--- Given entries Enclosed Below ---

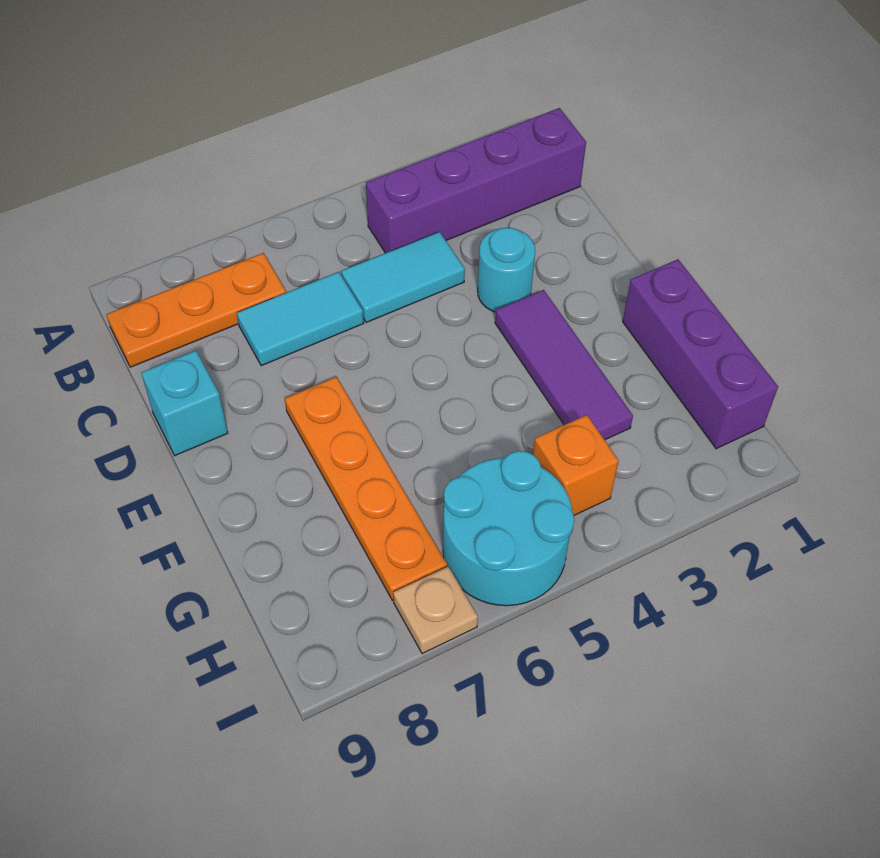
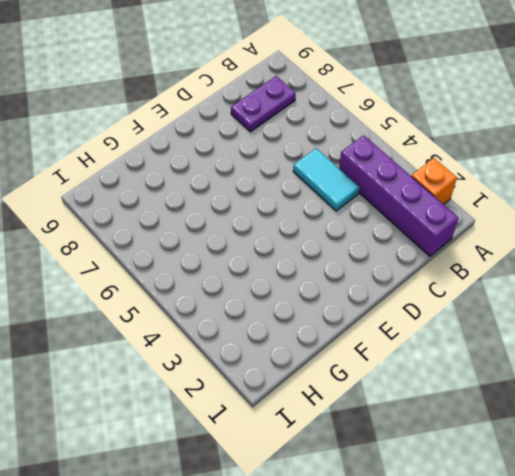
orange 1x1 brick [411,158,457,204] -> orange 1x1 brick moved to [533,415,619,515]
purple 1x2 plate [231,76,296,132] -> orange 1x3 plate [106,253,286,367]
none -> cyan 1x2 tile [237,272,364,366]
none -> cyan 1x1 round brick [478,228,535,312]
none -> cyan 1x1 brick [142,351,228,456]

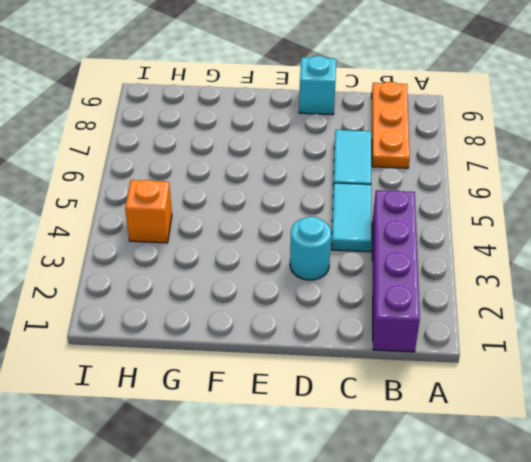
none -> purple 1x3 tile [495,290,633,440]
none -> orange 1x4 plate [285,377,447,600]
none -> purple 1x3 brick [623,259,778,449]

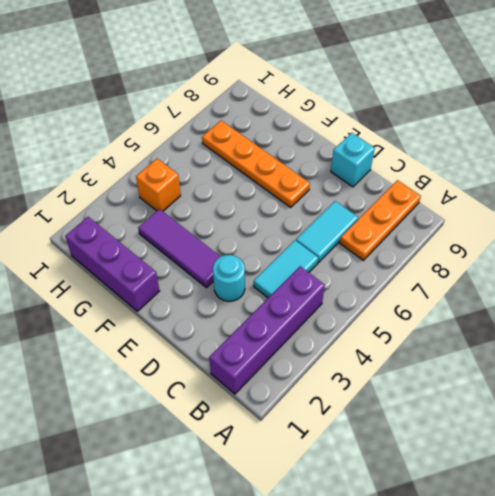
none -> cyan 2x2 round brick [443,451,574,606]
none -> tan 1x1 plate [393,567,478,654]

--- End of Enclosed Given entries ---

#### Work to be completed
Write out each line above with the word "round".

#### Result of this exercise
none -> cyan 1x1 round brick [478,228,535,312]
none -> cyan 2x2 round brick [443,451,574,606]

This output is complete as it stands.